Task statement -
The lines to copy from the listing below are those that contain the string "green".

Dataset -
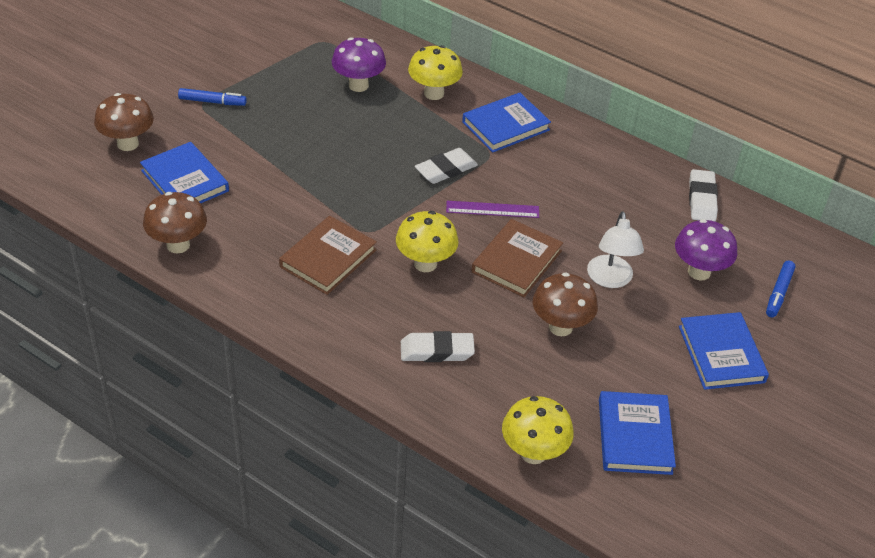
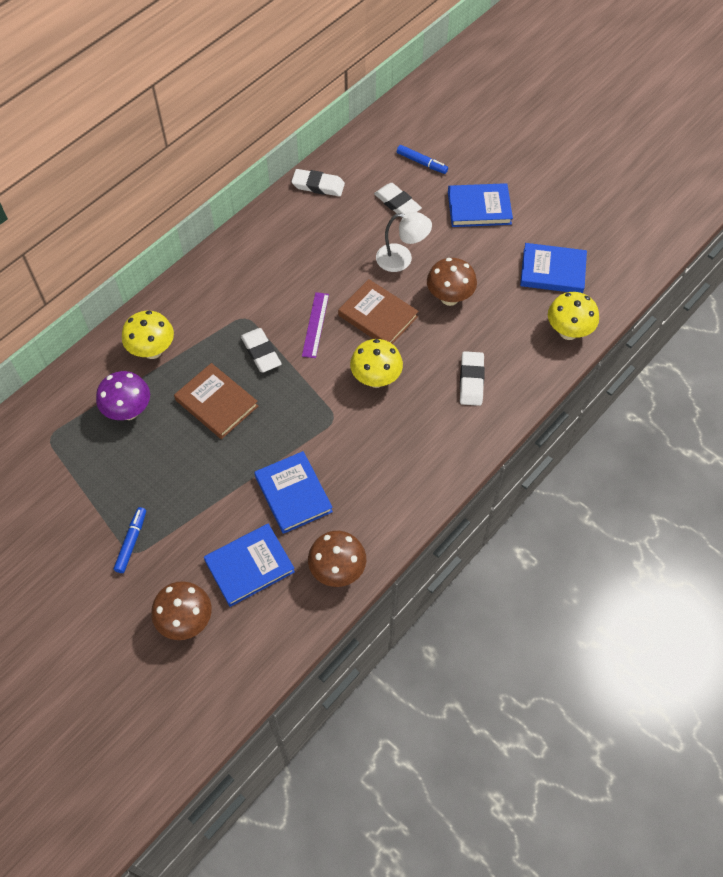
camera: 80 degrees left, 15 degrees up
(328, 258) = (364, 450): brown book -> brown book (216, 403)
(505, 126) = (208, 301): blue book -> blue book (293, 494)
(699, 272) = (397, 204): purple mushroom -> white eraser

* * *

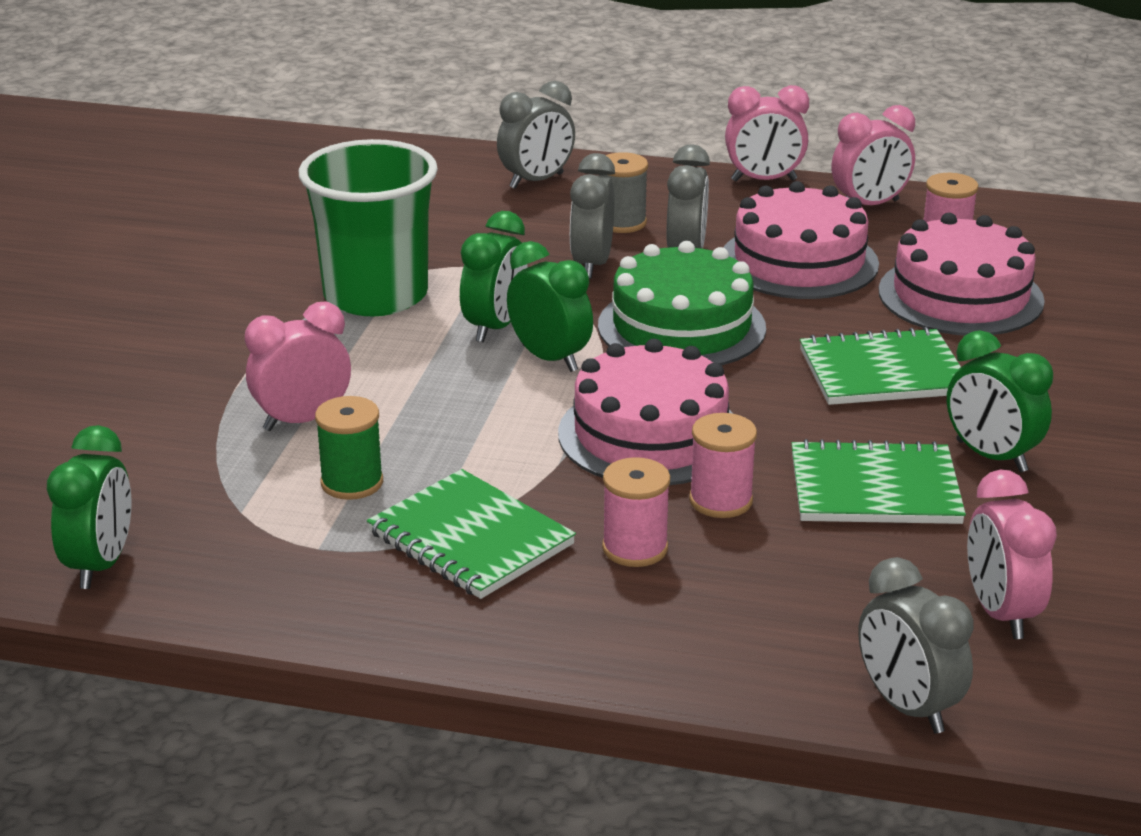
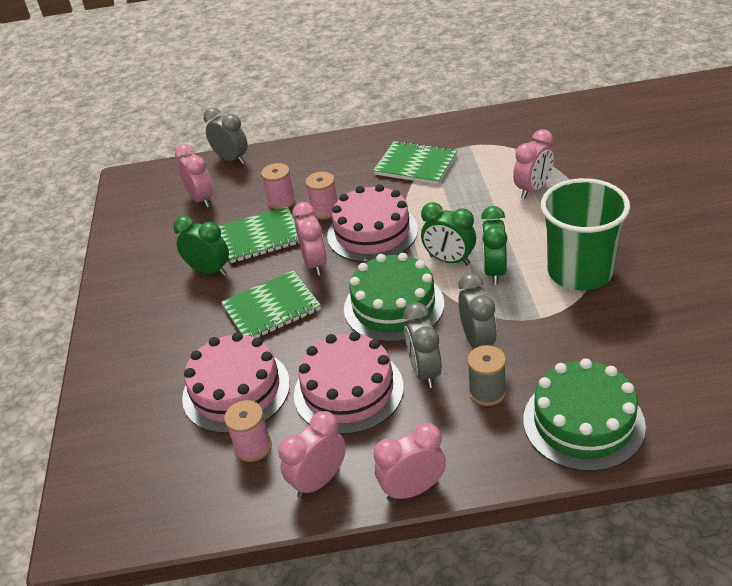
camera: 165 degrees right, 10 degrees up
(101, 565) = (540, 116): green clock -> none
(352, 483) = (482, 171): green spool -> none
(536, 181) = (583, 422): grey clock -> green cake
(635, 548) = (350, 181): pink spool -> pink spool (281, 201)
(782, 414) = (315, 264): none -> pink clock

Exercise response -
(101, 565) = (540, 116): green clock -> none
(352, 483) = (482, 171): green spool -> none
(536, 181) = (583, 422): grey clock -> green cake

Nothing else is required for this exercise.